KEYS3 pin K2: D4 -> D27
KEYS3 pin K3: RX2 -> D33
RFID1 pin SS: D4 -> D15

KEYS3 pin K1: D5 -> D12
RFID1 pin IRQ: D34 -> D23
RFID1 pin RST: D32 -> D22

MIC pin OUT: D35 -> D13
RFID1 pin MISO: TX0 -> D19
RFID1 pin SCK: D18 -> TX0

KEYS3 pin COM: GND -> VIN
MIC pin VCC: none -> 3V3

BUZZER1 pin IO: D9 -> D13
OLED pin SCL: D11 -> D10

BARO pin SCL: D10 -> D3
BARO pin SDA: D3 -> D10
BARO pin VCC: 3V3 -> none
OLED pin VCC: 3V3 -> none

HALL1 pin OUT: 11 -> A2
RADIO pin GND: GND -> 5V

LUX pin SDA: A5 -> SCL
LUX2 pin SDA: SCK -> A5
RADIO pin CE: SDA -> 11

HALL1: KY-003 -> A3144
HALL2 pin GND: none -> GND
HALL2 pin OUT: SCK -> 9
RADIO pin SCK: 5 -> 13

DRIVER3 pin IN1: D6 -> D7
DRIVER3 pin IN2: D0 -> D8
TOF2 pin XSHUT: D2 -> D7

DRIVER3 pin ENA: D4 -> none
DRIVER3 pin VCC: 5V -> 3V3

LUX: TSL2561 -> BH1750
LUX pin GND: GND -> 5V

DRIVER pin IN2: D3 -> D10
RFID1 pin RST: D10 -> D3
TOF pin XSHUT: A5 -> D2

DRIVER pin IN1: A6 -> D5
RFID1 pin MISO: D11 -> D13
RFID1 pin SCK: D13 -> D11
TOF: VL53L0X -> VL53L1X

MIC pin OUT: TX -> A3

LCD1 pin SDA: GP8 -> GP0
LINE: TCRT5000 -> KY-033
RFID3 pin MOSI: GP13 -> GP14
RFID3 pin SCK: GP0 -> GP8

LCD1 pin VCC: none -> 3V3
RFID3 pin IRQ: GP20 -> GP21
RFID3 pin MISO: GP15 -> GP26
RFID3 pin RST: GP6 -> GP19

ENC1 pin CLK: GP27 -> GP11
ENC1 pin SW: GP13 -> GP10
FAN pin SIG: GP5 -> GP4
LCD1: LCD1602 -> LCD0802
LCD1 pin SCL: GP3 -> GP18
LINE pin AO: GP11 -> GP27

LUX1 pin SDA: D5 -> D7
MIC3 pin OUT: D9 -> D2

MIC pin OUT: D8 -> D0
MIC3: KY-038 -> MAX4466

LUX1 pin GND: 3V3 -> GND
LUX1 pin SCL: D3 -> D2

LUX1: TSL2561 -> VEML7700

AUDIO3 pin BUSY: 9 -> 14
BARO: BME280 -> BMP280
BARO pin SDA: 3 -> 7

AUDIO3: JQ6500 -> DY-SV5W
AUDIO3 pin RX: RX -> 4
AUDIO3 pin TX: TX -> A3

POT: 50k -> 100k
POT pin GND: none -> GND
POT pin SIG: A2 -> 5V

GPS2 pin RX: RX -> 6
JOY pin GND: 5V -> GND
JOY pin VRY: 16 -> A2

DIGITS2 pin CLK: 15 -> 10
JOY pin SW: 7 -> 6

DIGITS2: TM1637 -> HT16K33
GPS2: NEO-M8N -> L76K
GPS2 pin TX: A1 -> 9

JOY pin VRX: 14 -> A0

══════════════════════════════

## REQUIRED WORK:
All of the material above should be printed again exactly as it is.

## EXPECTED ANSWER:
KEYS3 pin K2: D4 -> D27
KEYS3 pin K3: RX2 -> D33
RFID1 pin SS: D4 -> D15

KEYS3 pin K1: D5 -> D12
RFID1 pin IRQ: D34 -> D23
RFID1 pin RST: D32 -> D22

MIC pin OUT: D35 -> D13
RFID1 pin MISO: TX0 -> D19
RFID1 pin SCK: D18 -> TX0

KEYS3 pin COM: GND -> VIN
MIC pin VCC: none -> 3V3

BUZZER1 pin IO: D9 -> D13
OLED pin SCL: D11 -> D10

BARO pin SCL: D10 -> D3
BARO pin SDA: D3 -> D10
BARO pin VCC: 3V3 -> none
OLED pin VCC: 3V3 -> none

HALL1 pin OUT: 11 -> A2
RADIO pin GND: GND -> 5V

LUX pin SDA: A5 -> SCL
LUX2 pin SDA: SCK -> A5
RADIO pin CE: SDA -> 11

HALL1: KY-003 -> A3144
HALL2 pin GND: none -> GND
HALL2 pin OUT: SCK -> 9
RADIO pin SCK: 5 -> 13

DRIVER3 pin IN1: D6 -> D7
DRIVER3 pin IN2: D0 -> D8
TOF2 pin XSHUT: D2 -> D7

DRIVER3 pin ENA: D4 -> none
DRIVER3 pin VCC: 5V -> 3V3

LUX: TSL2561 -> BH1750
LUX pin GND: GND -> 5V

DRIVER pin IN2: D3 -> D10
RFID1 pin RST: D10 -> D3
TOF pin XSHUT: A5 -> D2

DRIVER pin IN1: A6 -> D5
RFID1 pin MISO: D11 -> D13
RFID1 pin SCK: D13 -> D11
TOF: VL53L0X -> VL53L1X

MIC pin OUT: TX -> A3

LCD1 pin SDA: GP8 -> GP0
LINE: TCRT5000 -> KY-033
RFID3 pin MOSI: GP13 -> GP14
RFID3 pin SCK: GP0 -> GP8

LCD1 pin VCC: none -> 3V3
RFID3 pin IRQ: GP20 -> GP21
RFID3 pin MISO: GP15 -> GP26
RFID3 pin RST: GP6 -> GP19

ENC1 pin CLK: GP27 -> GP11
ENC1 pin SW: GP13 -> GP10
FAN pin SIG: GP5 -> GP4
LCD1: LCD1602 -> LCD0802
LCD1 pin SCL: GP3 -> GP18
LINE pin AO: GP11 -> GP27

LUX1 pin SDA: D5 -> D7
MIC3 pin OUT: D9 -> D2

MIC pin OUT: D8 -> D0
MIC3: KY-038 -> MAX4466

LUX1 pin GND: 3V3 -> GND
LUX1 pin SCL: D3 -> D2

LUX1: TSL2561 -> VEML7700

AUDIO3 pin BUSY: 9 -> 14
BARO: BME280 -> BMP280
BARO pin SDA: 3 -> 7

AUDIO3: JQ6500 -> DY-SV5W
AUDIO3 pin RX: RX -> 4
AUDIO3 pin TX: TX -> A3

POT: 50k -> 100k
POT pin GND: none -> GND
POT pin SIG: A2 -> 5V

GPS2 pin RX: RX -> 6
JOY pin GND: 5V -> GND
JOY pin VRY: 16 -> A2

DIGITS2 pin CLK: 15 -> 10
JOY pin SW: 7 -> 6

DIGITS2: TM1637 -> HT16K33
GPS2: NEO-M8N -> L76K
GPS2 pin TX: A1 -> 9

JOY pin VRX: 14 -> A0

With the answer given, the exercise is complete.